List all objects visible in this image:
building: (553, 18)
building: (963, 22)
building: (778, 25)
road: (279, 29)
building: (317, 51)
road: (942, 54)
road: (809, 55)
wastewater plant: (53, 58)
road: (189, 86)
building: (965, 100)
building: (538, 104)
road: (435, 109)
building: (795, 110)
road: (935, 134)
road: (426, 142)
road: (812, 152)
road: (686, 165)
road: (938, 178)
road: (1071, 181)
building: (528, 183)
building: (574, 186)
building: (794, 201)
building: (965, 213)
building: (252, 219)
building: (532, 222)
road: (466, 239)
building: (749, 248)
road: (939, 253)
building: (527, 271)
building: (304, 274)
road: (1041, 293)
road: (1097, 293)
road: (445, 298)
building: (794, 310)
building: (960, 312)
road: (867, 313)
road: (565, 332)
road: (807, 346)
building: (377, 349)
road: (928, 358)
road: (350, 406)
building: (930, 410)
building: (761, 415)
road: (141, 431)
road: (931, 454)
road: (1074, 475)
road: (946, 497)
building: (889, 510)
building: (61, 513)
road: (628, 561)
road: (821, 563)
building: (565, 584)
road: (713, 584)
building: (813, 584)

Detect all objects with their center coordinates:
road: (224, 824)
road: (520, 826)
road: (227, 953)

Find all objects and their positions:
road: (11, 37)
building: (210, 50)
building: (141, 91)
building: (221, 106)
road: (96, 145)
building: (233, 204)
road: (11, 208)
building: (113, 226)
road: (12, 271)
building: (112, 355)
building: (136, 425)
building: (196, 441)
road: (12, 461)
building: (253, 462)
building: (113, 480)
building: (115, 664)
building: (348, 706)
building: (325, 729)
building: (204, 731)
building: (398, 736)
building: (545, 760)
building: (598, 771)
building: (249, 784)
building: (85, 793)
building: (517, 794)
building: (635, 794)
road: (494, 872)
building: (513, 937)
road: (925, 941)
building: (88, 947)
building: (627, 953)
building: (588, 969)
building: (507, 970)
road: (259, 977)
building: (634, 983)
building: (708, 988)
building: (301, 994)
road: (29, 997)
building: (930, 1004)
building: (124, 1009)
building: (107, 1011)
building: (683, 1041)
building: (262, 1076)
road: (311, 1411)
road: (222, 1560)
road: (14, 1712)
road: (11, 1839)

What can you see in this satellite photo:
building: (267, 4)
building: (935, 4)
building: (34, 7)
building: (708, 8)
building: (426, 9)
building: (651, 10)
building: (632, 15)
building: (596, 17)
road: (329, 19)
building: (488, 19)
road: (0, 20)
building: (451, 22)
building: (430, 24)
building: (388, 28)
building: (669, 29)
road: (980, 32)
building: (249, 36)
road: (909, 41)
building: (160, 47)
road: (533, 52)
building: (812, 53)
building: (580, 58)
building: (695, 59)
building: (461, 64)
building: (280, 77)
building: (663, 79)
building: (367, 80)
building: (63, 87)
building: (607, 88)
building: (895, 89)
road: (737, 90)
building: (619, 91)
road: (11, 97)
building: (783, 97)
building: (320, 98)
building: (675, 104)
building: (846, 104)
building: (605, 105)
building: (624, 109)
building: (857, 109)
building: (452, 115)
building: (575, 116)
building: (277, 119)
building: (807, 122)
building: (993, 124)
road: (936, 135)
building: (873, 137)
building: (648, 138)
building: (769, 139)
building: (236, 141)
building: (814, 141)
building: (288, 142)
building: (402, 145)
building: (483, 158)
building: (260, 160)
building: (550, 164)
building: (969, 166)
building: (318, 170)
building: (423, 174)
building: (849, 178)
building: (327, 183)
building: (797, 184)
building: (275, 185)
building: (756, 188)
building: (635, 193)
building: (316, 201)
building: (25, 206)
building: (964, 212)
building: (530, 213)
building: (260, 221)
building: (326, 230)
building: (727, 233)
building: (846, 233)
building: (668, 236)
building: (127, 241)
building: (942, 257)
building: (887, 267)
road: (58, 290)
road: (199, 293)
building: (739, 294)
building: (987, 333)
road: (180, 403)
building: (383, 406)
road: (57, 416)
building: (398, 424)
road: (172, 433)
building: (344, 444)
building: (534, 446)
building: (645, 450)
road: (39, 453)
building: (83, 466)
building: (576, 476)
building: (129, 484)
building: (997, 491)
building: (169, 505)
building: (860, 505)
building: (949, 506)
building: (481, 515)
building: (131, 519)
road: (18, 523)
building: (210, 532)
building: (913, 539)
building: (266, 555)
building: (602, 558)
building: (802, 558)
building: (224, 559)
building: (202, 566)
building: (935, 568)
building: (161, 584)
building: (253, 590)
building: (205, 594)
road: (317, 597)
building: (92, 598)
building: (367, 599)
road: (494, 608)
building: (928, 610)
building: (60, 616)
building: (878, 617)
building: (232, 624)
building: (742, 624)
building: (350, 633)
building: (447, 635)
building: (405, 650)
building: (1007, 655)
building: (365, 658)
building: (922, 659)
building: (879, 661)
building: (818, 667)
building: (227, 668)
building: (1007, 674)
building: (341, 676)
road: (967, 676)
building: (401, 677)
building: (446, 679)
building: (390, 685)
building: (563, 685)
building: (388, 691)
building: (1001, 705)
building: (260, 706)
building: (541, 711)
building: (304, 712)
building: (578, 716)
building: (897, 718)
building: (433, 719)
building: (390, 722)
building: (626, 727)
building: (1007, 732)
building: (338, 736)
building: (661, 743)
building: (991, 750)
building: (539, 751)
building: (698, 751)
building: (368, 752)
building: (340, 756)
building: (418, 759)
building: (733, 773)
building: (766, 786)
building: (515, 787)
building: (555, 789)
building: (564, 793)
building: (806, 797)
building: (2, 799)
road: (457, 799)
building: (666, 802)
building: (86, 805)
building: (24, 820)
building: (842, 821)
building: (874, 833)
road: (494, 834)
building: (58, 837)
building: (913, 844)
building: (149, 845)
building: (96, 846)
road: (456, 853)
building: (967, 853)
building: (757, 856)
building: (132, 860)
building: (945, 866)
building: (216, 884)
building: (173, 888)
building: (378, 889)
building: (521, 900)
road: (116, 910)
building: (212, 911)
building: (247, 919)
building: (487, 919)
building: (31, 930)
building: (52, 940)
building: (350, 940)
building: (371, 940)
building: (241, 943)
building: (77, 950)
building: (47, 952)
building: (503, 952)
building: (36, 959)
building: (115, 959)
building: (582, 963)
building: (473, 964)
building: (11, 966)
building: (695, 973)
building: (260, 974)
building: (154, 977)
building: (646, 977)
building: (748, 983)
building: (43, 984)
━━━━━━━━
● What is needed: Take every line from the data above that holds "objects" and copy it out.

● Completed exercise:
List all objects visible in this image:
Detect all objects with their center coordinates:
Find all objects and their positions:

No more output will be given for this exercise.